Exercise:
With the pictures left out, write out exactly the lines of the listing below that run from the line with "BUTTON3 pin GND: GND -> 5V" through the line with "RTC pin SQW: D8 -> D4".

Data for review:
┌──
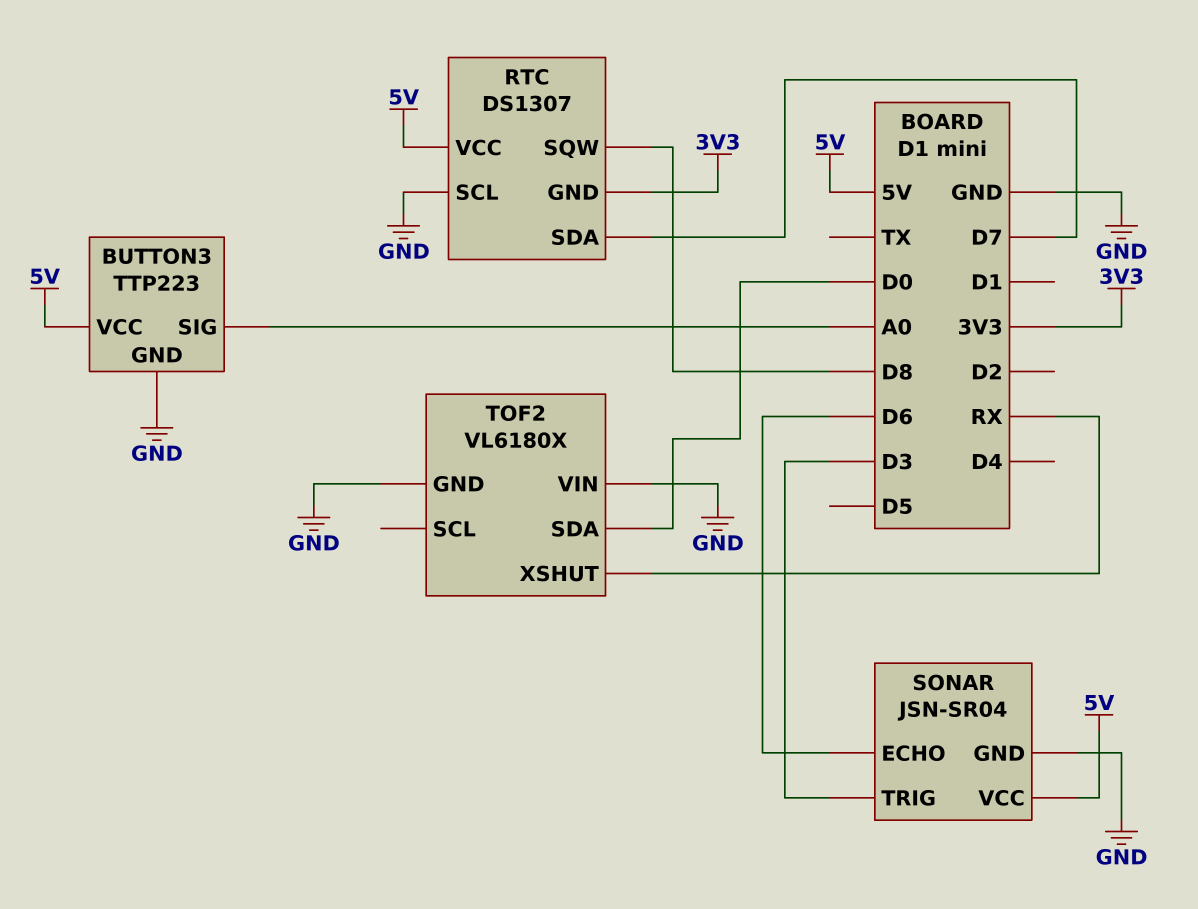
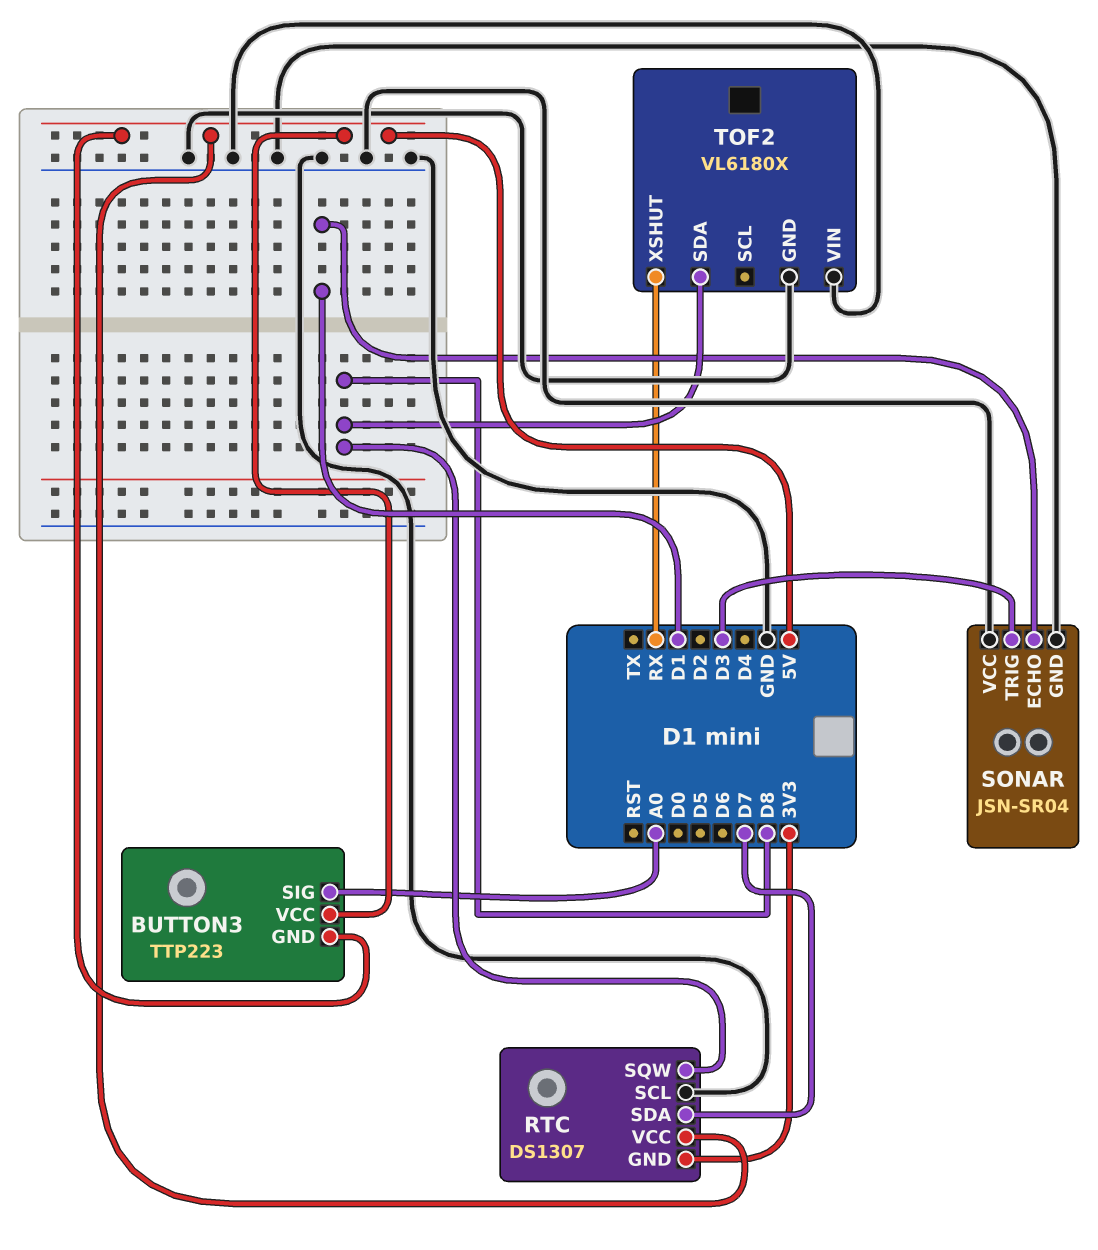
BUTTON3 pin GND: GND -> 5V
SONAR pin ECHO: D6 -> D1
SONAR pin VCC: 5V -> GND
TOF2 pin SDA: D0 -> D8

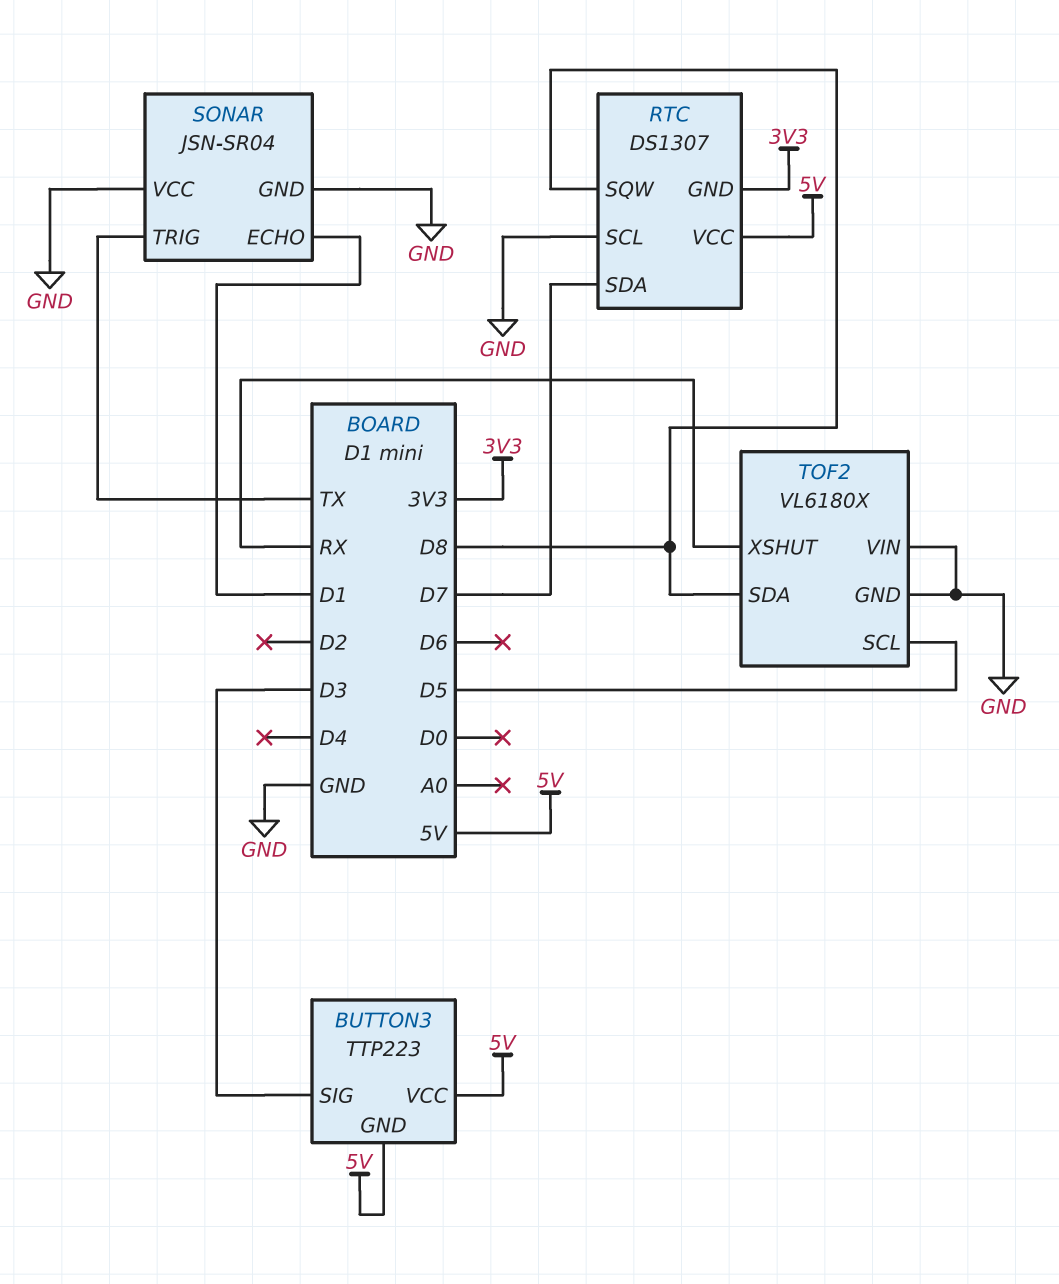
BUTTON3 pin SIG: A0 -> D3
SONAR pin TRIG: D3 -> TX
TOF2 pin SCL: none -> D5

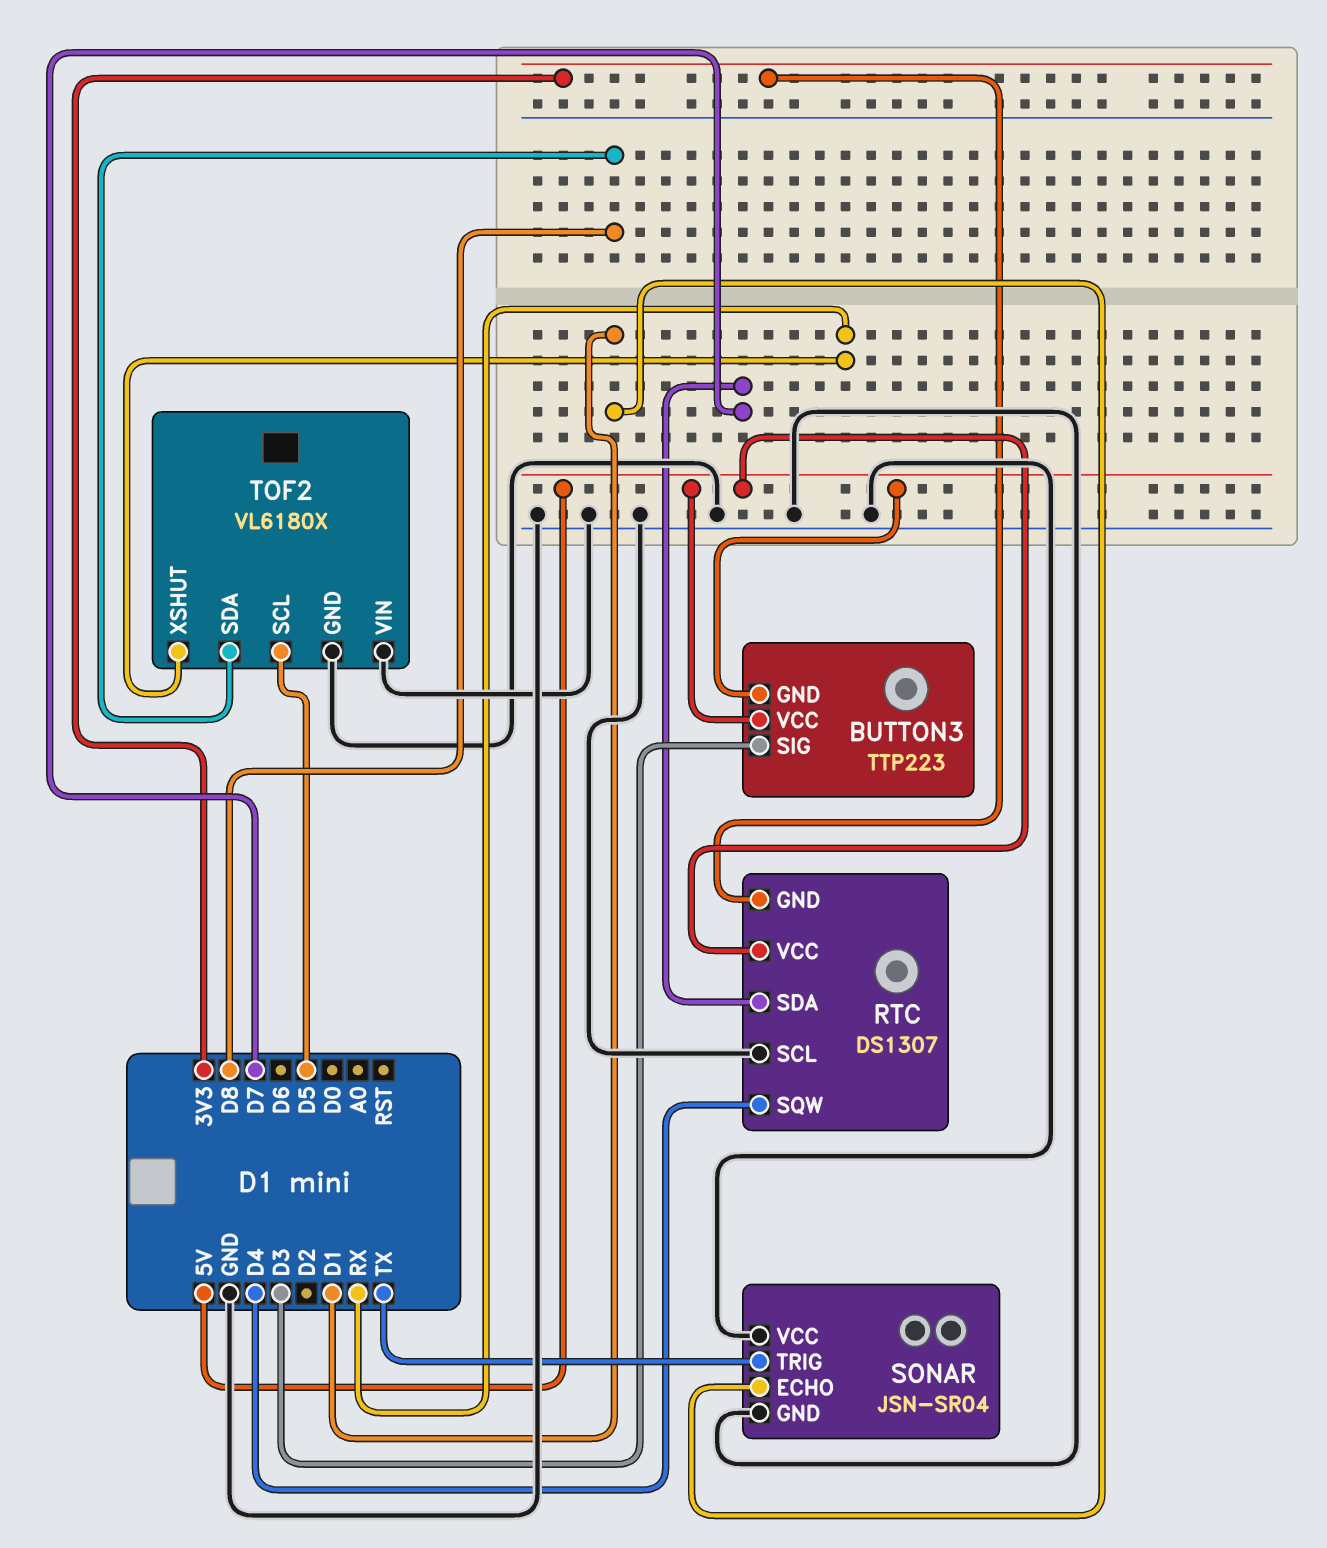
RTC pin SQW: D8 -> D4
└──
┌──
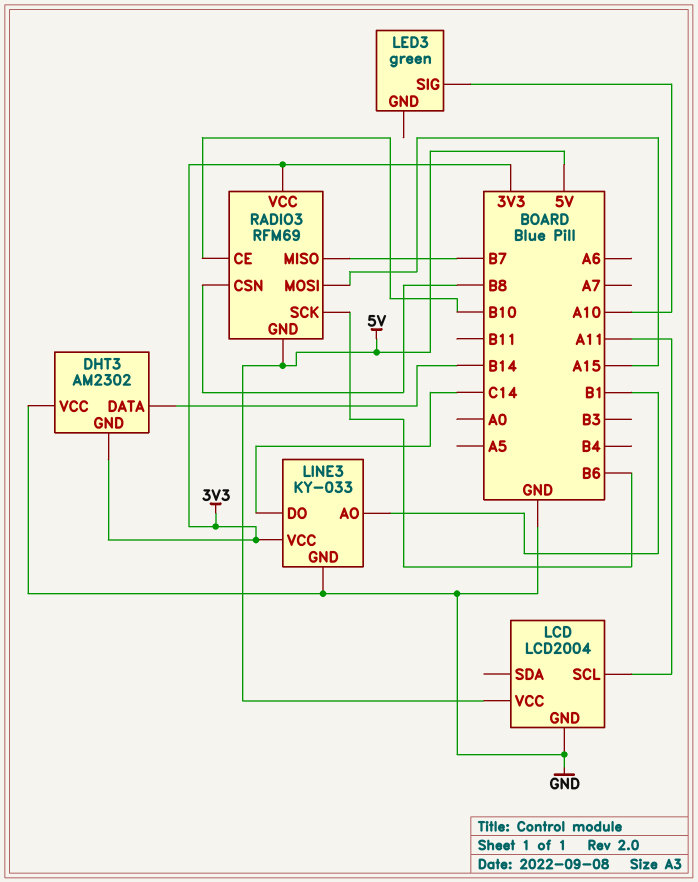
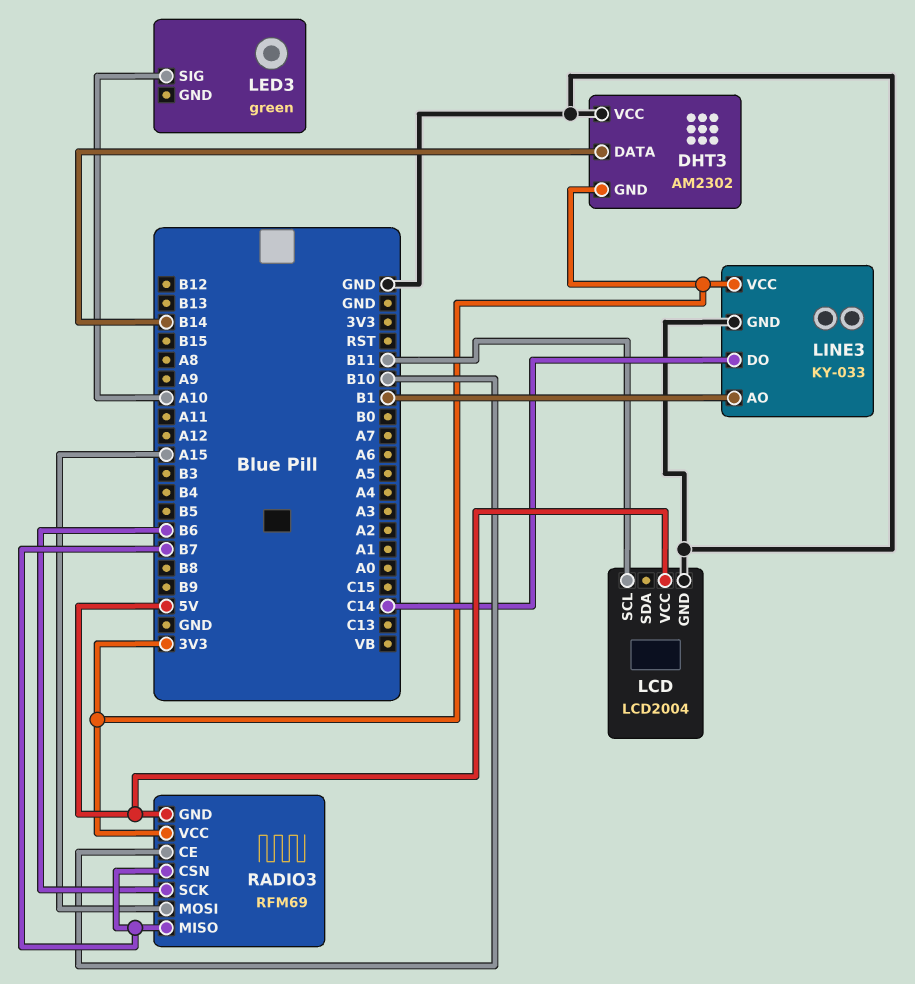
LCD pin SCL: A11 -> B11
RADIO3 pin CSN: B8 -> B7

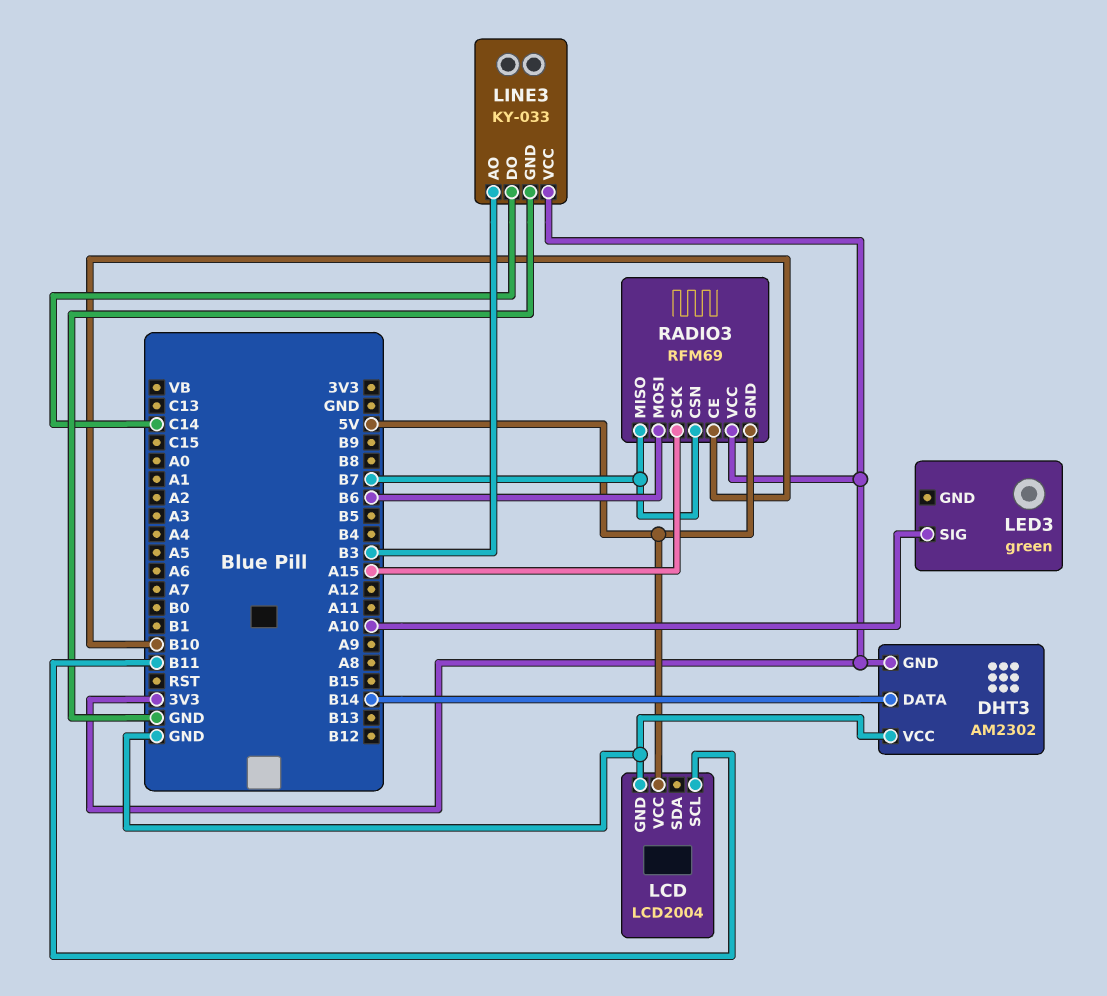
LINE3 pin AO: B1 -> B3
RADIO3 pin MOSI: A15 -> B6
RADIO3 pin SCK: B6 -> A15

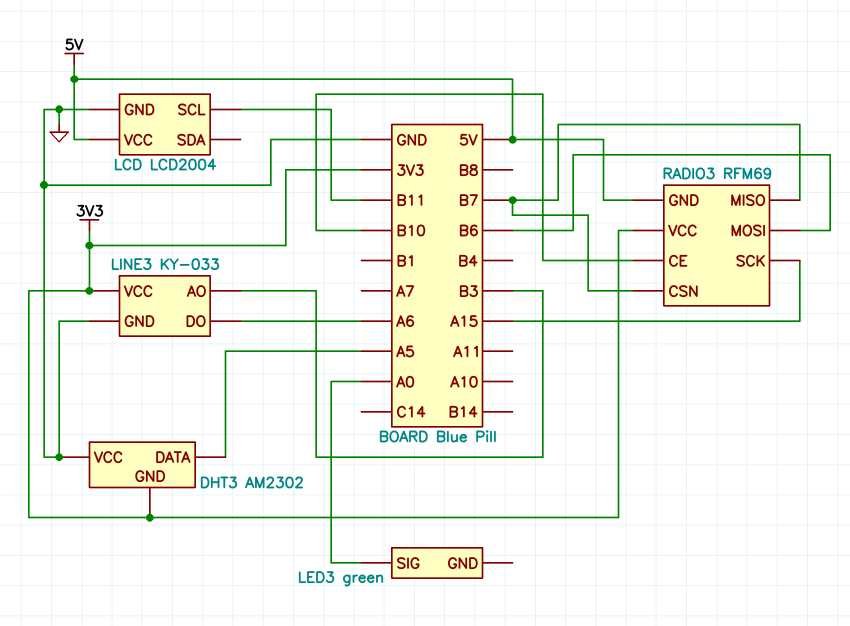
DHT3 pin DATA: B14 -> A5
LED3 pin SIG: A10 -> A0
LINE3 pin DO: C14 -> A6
└──
Answer area:
BUTTON3 pin GND: GND -> 5V
SONAR pin ECHO: D6 -> D1
SONAR pin VCC: 5V -> GND
TOF2 pin SDA: D0 -> D8

BUTTON3 pin SIG: A0 -> D3
SONAR pin TRIG: D3 -> TX
TOF2 pin SCL: none -> D5

RTC pin SQW: D8 -> D4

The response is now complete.